=== RECORDS FOR PROCESSING ===

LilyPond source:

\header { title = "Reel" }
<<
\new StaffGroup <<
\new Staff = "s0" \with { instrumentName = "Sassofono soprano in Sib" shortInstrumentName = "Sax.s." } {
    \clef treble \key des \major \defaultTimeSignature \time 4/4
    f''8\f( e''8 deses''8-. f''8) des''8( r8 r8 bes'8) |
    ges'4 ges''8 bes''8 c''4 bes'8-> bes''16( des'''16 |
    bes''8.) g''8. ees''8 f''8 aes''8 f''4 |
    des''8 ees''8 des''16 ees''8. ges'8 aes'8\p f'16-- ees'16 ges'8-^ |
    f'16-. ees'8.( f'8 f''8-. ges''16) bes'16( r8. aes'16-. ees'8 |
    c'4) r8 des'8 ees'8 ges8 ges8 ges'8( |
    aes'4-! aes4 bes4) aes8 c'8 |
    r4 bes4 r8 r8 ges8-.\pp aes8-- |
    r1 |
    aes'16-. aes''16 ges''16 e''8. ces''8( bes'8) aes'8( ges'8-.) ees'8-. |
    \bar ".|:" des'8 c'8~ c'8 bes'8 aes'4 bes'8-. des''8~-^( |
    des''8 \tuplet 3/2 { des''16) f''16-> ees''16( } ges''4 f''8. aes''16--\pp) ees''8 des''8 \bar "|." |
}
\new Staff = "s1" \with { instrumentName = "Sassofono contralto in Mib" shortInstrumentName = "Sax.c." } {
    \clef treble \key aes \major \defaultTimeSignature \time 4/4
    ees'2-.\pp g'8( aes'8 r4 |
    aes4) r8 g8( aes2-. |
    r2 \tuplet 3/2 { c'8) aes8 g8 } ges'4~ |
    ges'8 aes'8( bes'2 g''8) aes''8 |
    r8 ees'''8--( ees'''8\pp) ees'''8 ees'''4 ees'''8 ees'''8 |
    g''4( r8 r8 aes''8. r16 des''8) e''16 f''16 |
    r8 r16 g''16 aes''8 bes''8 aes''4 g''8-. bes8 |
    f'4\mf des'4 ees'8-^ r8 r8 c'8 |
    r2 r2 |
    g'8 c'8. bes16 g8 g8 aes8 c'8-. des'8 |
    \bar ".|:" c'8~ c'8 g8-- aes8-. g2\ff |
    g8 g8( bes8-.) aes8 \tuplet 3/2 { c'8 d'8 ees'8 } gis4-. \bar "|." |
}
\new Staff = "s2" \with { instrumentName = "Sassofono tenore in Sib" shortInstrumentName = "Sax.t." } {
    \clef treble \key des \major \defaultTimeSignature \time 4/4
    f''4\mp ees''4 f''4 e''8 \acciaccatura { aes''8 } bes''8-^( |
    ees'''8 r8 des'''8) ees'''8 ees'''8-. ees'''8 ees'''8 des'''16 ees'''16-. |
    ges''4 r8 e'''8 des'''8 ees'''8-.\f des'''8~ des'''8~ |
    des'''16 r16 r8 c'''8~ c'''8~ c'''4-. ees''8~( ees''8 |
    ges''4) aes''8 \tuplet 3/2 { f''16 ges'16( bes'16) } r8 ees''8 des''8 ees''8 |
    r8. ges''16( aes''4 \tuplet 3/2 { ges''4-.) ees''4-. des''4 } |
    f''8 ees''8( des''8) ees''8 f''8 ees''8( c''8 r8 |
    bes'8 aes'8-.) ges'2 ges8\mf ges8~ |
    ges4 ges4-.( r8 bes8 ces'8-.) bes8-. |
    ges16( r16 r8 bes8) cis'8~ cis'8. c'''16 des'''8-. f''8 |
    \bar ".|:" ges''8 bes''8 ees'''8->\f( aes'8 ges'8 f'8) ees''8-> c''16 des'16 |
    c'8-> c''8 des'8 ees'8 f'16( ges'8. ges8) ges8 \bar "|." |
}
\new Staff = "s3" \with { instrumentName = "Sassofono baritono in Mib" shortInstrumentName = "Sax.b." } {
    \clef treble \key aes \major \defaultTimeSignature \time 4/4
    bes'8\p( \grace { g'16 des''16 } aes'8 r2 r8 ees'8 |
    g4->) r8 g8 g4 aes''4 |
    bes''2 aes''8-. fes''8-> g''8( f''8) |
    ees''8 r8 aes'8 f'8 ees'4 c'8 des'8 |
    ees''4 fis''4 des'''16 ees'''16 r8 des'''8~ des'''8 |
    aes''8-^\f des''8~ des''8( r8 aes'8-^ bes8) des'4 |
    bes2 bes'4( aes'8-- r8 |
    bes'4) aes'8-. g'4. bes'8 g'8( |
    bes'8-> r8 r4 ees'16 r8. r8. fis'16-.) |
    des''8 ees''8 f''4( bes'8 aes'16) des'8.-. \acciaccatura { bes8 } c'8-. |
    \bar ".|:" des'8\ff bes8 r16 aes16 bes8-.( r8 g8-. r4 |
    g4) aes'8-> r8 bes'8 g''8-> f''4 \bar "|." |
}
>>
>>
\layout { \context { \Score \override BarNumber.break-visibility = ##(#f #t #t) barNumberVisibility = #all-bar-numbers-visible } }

===

▸ **GOAL OF THE EXERCISE**
Show every line of the listing above that contains the string "acciaccatura", matching case exactly.

▸ **WRITTEN REPLY**
    f''4\mp ees''4 f''4 e''8 \acciaccatura { aes''8 } bes''8-^( |
    des''8 ees''8 f''4( bes'8 aes'16) des'8.-. \acciaccatura { bes8 } c'8-. |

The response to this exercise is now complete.